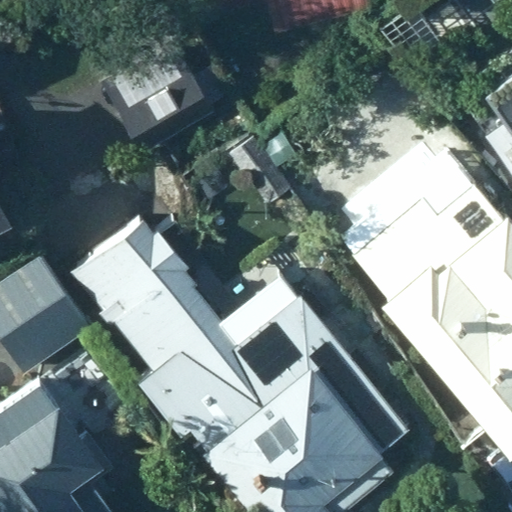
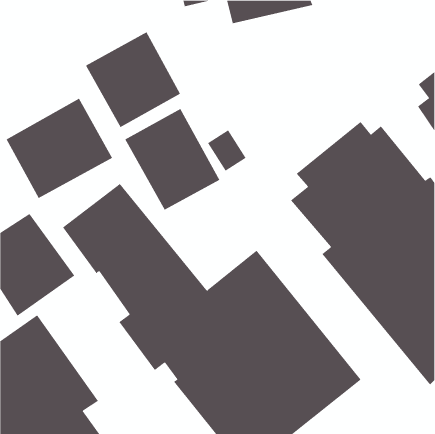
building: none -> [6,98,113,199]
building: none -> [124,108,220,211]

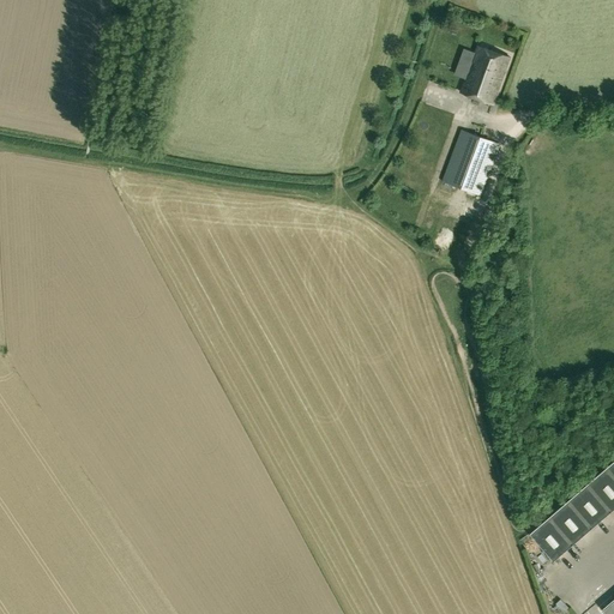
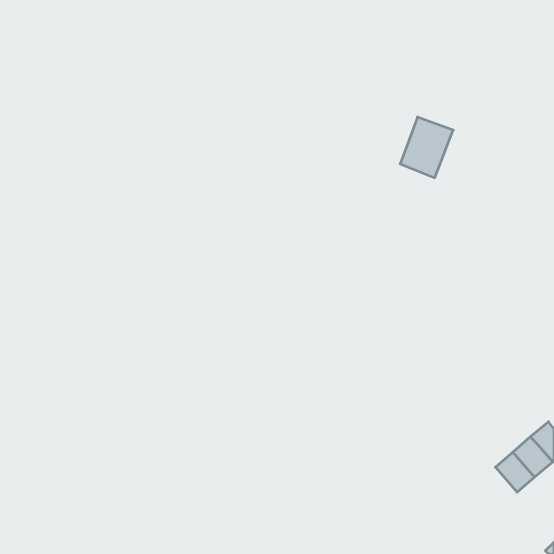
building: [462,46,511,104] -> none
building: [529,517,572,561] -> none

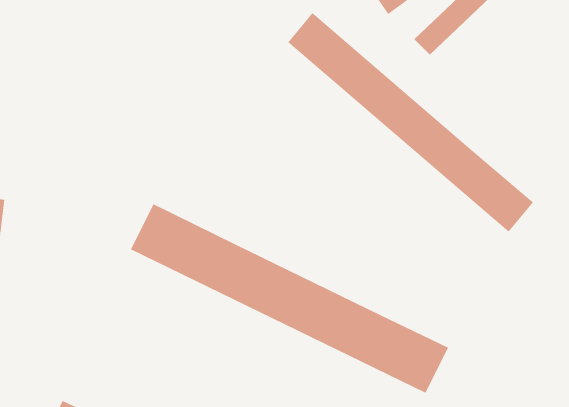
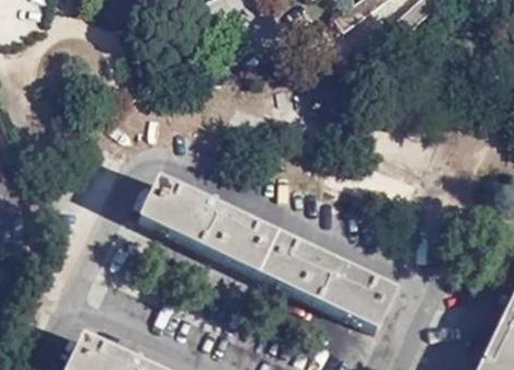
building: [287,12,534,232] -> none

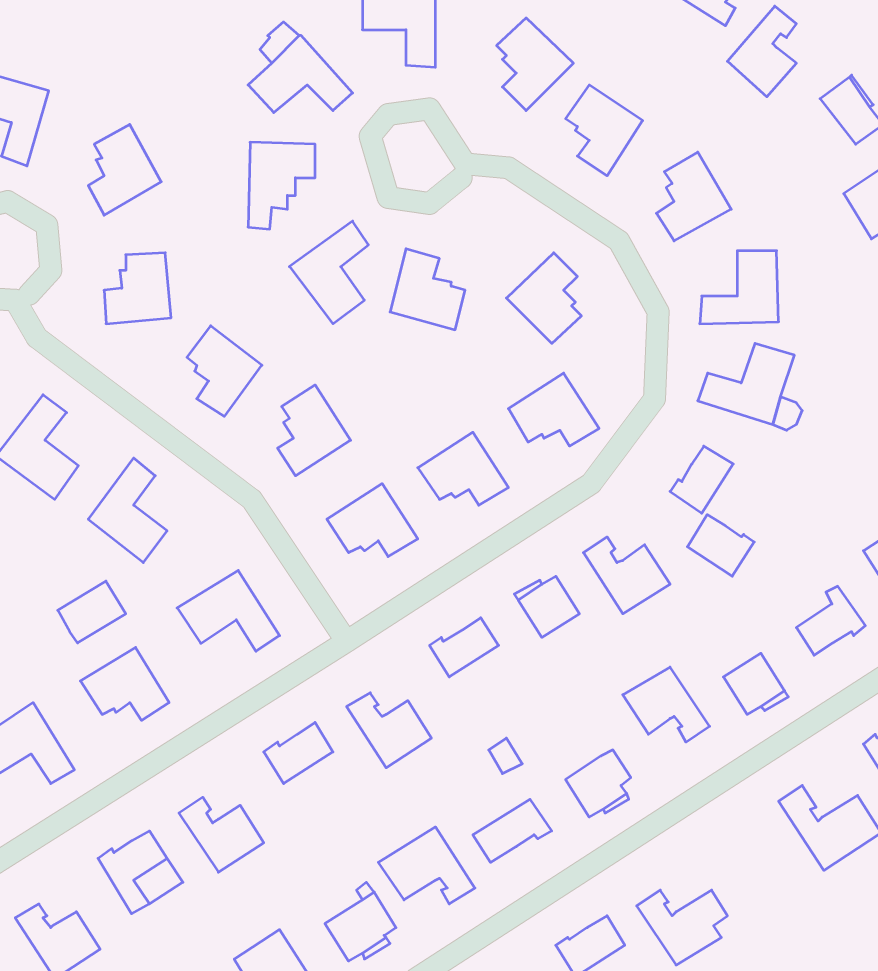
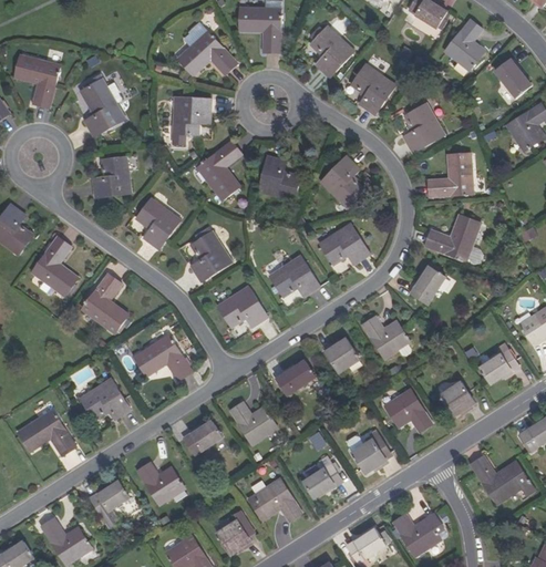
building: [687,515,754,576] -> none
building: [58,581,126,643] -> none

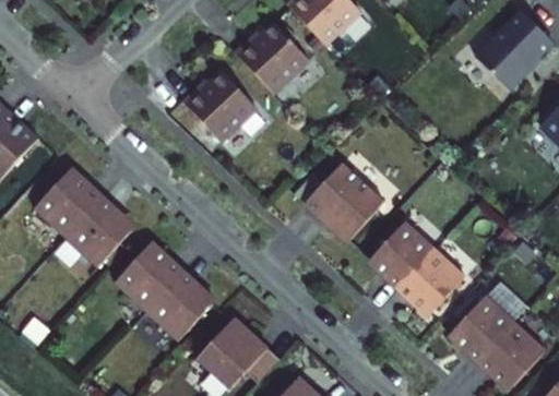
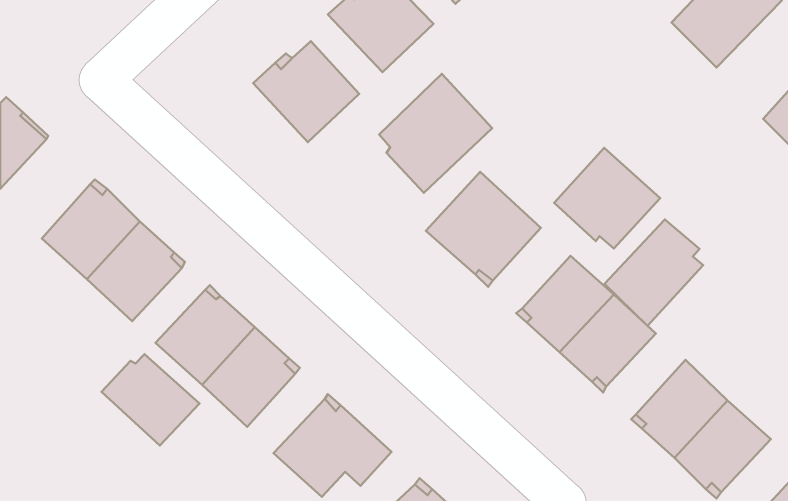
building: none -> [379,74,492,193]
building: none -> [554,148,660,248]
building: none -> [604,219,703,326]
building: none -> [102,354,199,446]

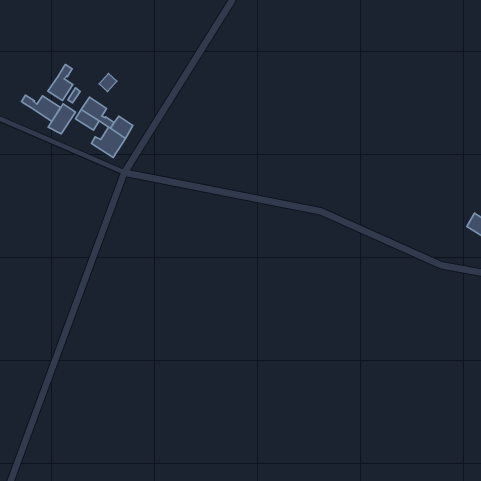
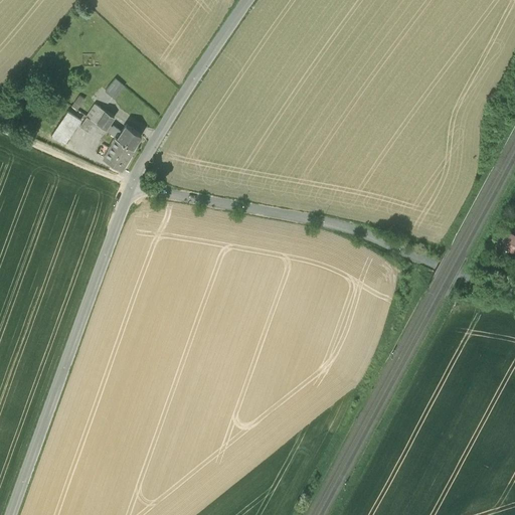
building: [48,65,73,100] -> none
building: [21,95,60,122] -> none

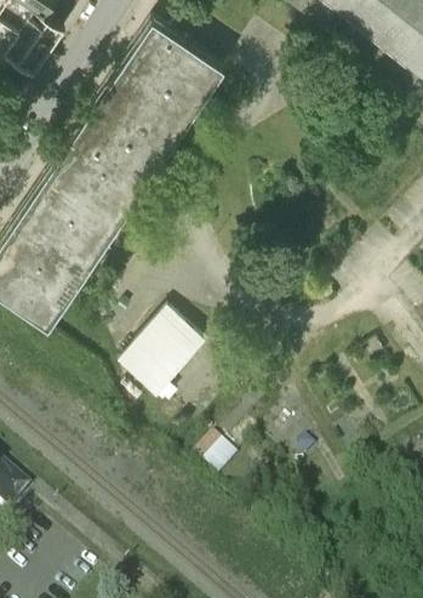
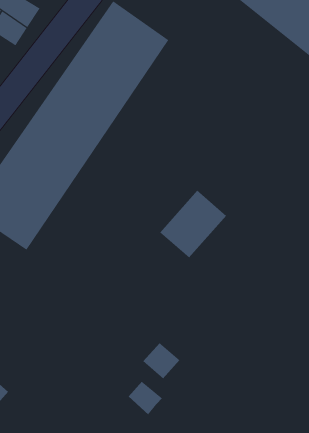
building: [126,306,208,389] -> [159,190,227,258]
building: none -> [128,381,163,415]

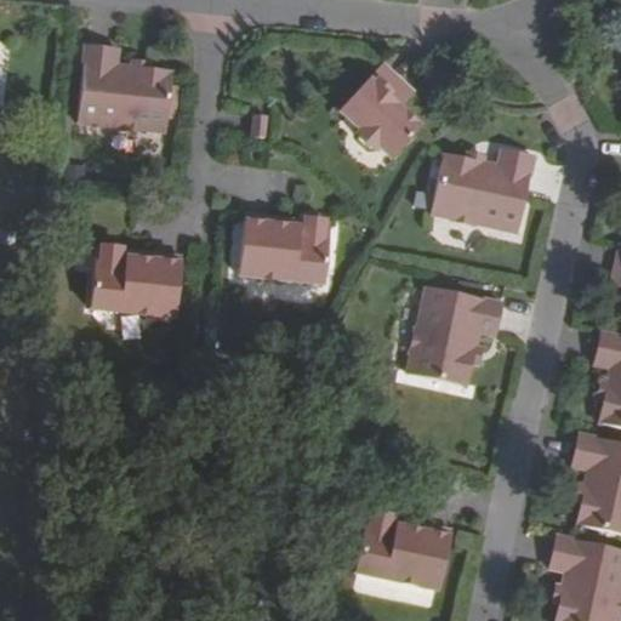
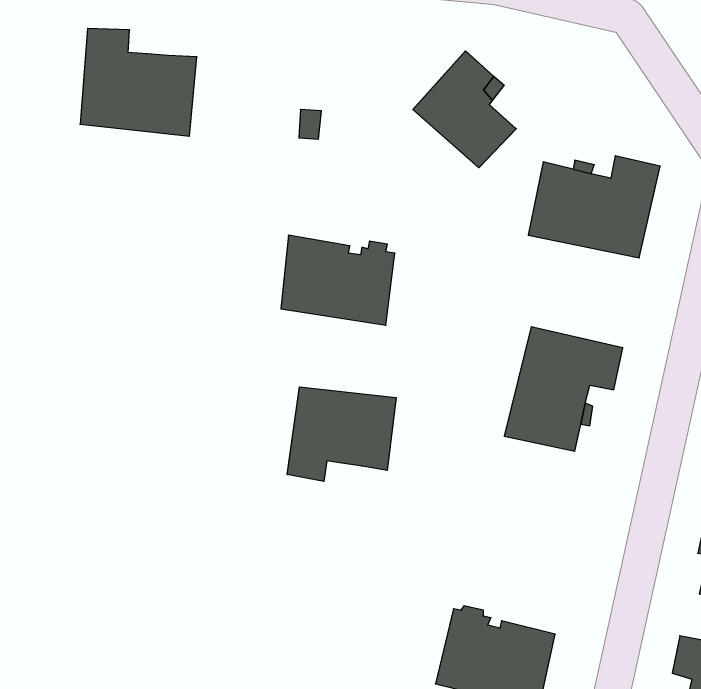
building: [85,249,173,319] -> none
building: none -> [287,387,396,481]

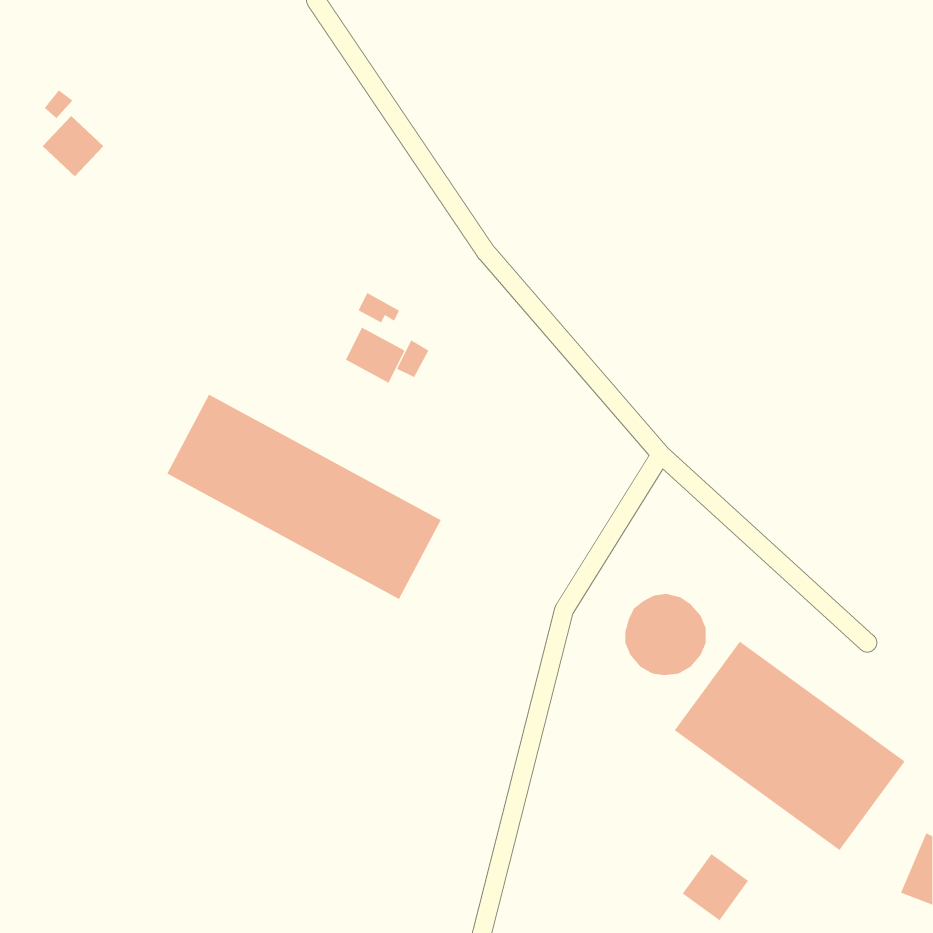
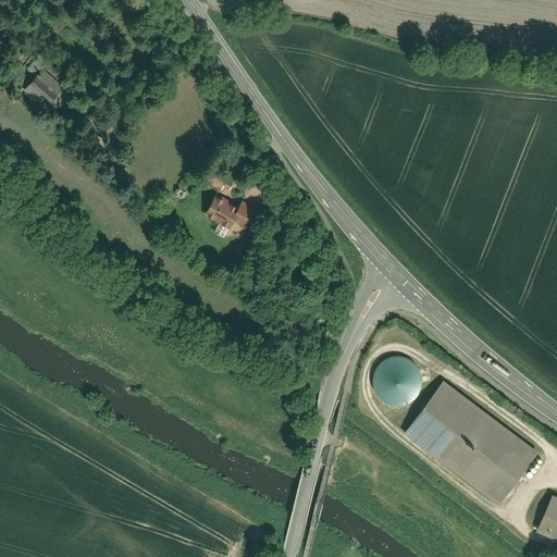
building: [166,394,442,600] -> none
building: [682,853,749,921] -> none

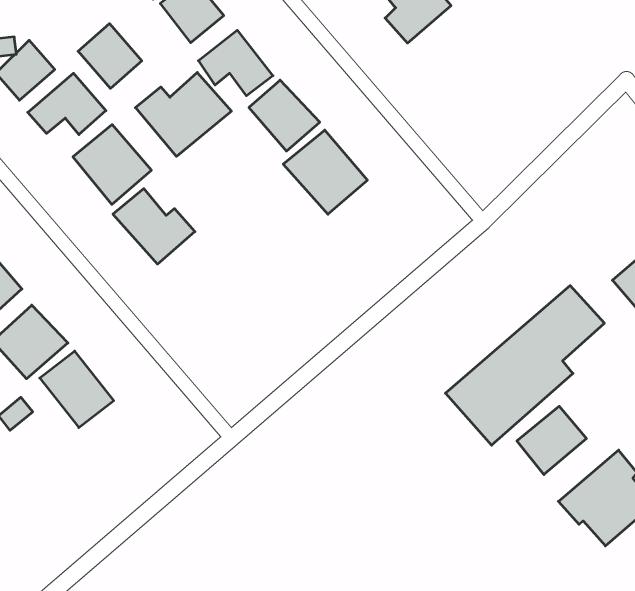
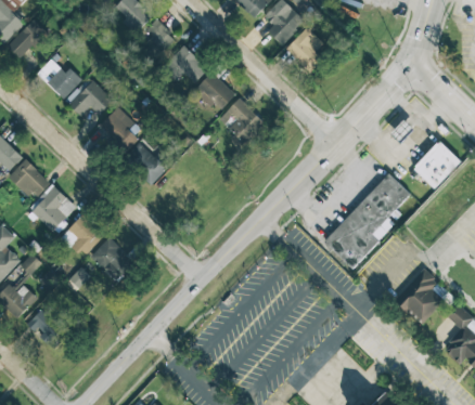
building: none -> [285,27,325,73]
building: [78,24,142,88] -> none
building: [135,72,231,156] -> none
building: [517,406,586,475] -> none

Required action. Without including any pictures, set down word for word every line from the one containing "building: none -> [604,219,703,326]" through the last line of the material.

Written solution.
building: none -> [604,219,703,326]
building: none -> [102,354,199,446]

building: [48,65,73,100] -> none
building: [21,95,60,122] -> none

building: [126,306,208,389] -> [159,190,227,258]
building: none -> [128,381,163,415]

building: [85,249,173,319] -> none
building: none -> [287,387,396,481]

building: [166,394,442,600] -> none
building: [682,853,749,921] -> none

building: none -> [285,27,325,73]
building: [78,24,142,88] -> none
building: [135,72,231,156] -> none
building: [517,406,586,475] -> none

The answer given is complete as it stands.